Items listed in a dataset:
:::::

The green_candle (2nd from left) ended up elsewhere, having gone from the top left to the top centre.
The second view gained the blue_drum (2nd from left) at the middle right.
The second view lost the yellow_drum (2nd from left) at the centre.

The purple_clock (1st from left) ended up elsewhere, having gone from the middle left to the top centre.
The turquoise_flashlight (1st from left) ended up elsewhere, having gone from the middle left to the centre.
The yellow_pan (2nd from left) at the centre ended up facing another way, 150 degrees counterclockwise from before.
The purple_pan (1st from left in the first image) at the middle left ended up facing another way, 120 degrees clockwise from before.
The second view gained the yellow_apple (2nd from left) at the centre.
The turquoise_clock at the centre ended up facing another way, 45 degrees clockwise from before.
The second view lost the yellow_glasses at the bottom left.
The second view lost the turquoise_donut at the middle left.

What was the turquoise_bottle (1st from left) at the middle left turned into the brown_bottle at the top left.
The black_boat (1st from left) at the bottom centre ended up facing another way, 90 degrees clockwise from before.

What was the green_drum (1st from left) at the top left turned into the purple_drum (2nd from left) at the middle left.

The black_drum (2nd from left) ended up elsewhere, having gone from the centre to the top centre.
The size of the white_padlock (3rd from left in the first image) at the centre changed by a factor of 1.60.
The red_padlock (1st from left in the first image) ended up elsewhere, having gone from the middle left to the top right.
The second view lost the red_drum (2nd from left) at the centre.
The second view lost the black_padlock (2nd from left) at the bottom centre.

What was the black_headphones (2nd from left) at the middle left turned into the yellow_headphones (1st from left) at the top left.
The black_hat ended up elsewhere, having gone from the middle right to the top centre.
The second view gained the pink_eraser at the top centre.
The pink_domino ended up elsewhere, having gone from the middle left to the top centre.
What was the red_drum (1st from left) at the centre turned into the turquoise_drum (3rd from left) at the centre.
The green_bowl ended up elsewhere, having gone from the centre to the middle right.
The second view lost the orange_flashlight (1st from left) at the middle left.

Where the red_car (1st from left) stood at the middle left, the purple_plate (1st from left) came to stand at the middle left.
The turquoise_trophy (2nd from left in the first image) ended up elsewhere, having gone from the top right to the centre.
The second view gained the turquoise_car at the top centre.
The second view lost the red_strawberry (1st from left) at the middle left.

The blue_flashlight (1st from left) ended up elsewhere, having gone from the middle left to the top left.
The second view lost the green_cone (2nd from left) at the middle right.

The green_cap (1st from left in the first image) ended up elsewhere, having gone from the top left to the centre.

:::::

> _Task to complete_
Reproduce verbatim the lines above, from the line with "The second view gained the pink_eraser" through the line with "The blue_flashlight (1st".

> _Task answer_
The second view gained the pink_eraser at the top centre.
The pink_domino ended up elsewhere, having gone from the middle left to the top centre.
What was the red_drum (1st from left) at the centre turned into the turquoise_drum (3rd from left) at the centre.
The green_bowl ended up elsewhere, having gone from the centre to the middle right.
The second view lost the orange_flashlight (1st from left) at the middle left.

Where the red_car (1st from left) stood at the middle left, the purple_plate (1st from left) came to stand at the middle left.
The turquoise_trophy (2nd from left in the first image) ended up elsewhere, having gone from the top right to the centre.
The second view gained the turquoise_car at the top centre.
The second view lost the red_strawberry (1st from left) at the middle left.

The blue_flashlight (1st from left) ended up elsewhere, having gone from the middle left to the top left.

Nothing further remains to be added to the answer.